**TASK REQUIREMENTS:** Repeat verbatim, and only, the lines of the data below, beginning at the line that contains "delete: golden skittle [201 308]" and stopping after the line that contains "insert: black dumbbell [175 239]".

**RECORDS:**
++++++

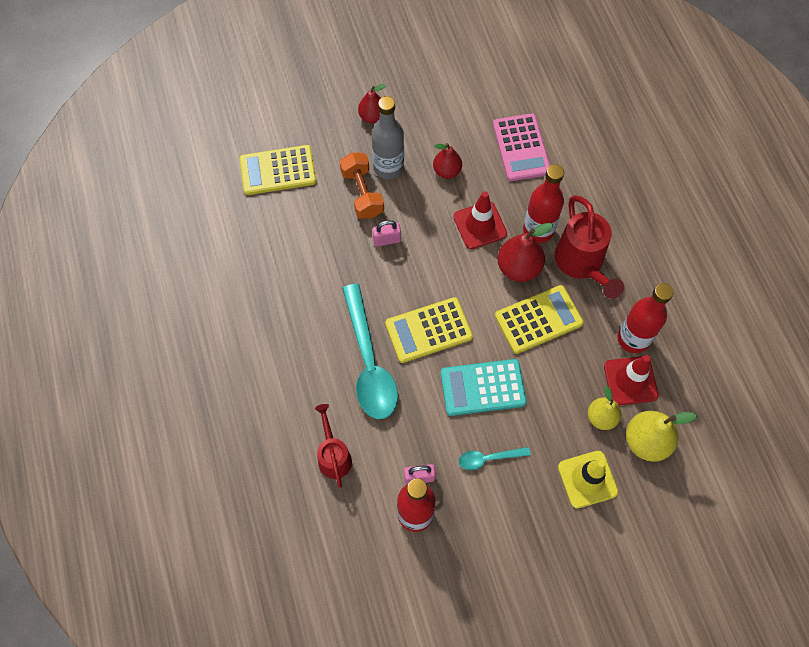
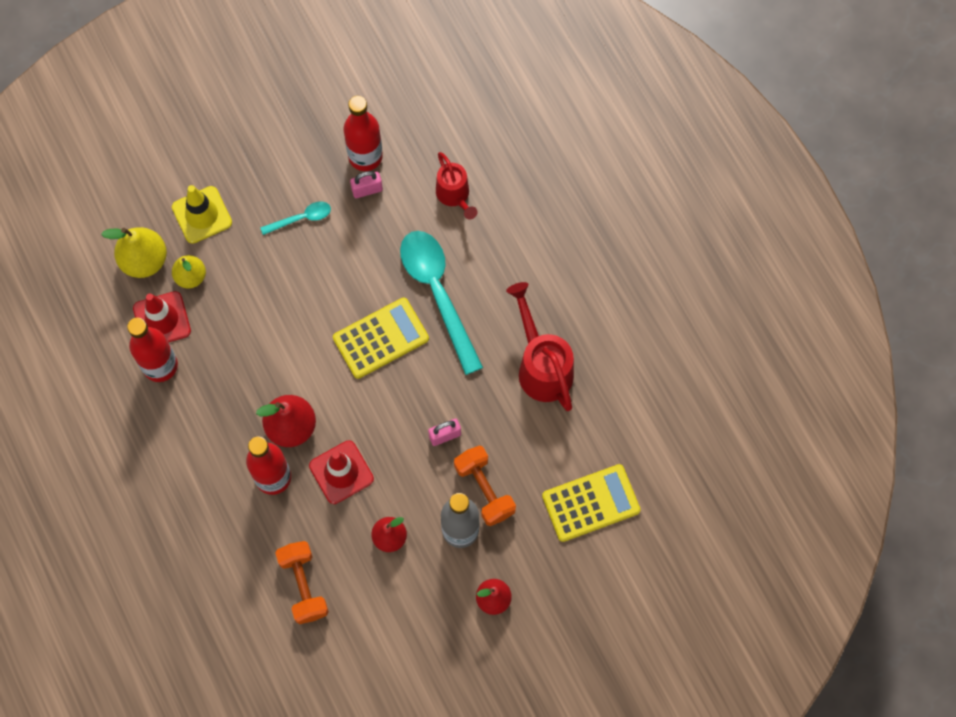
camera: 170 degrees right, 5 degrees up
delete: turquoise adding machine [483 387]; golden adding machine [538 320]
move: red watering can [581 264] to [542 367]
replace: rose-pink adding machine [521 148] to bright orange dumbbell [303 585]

++++++

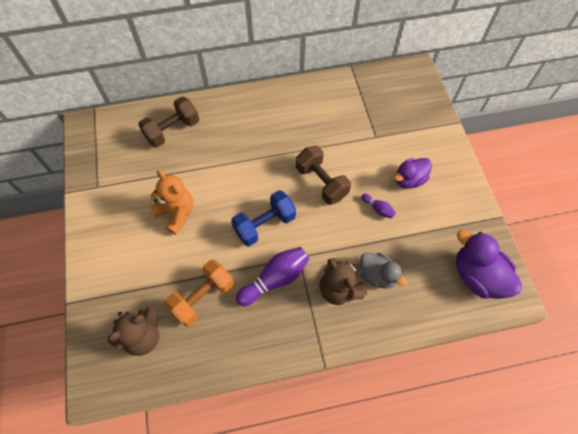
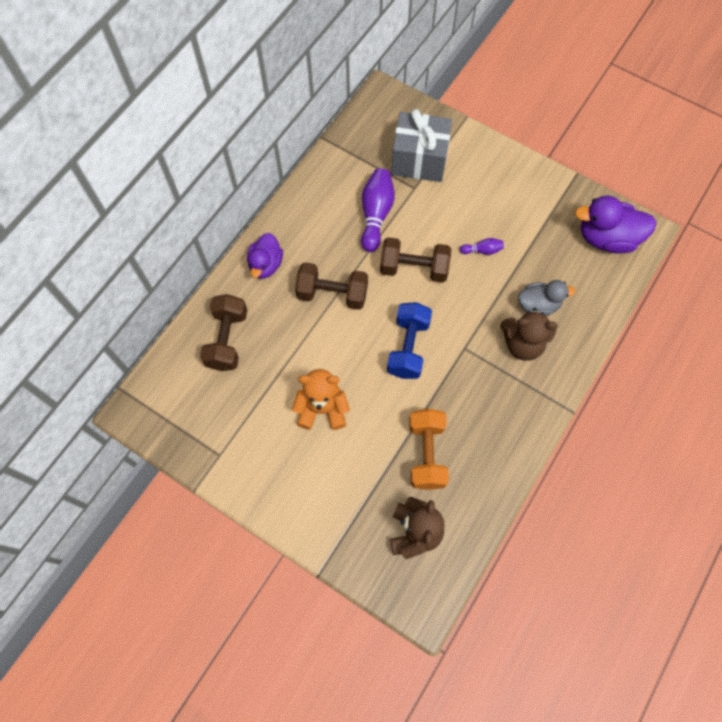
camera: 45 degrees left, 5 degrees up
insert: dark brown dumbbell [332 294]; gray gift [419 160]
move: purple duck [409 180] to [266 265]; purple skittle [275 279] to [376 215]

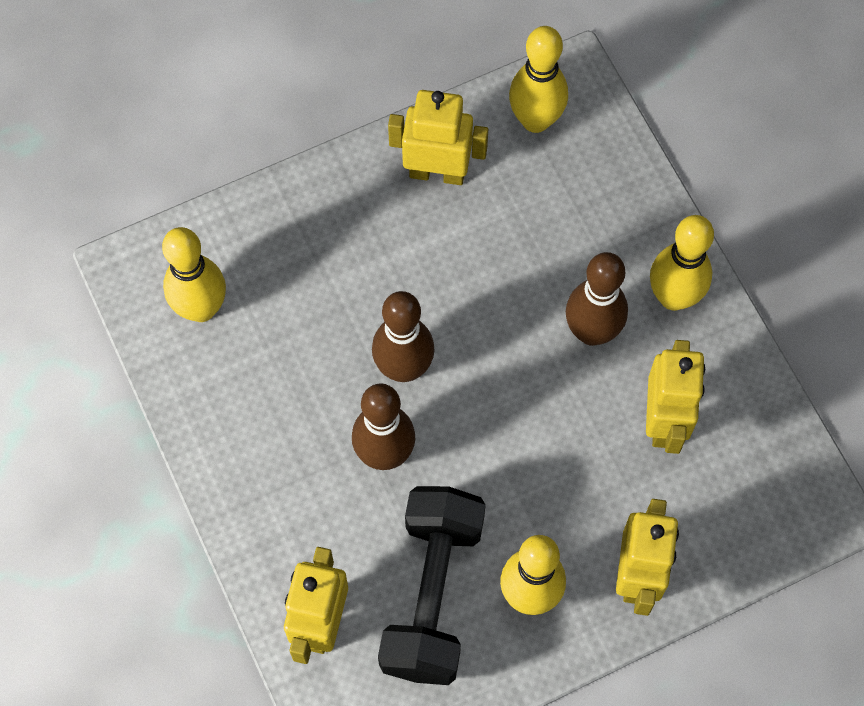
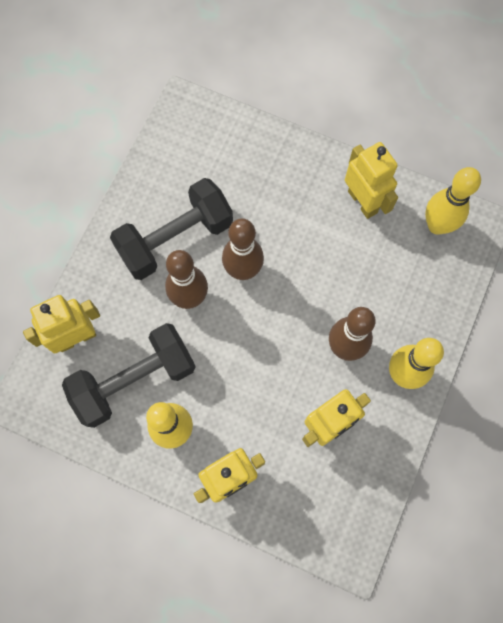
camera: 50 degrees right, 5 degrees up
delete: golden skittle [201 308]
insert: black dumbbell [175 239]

++++++

**YOUR RESPONSE:**
delete: golden skittle [201 308]
insert: black dumbbell [175 239]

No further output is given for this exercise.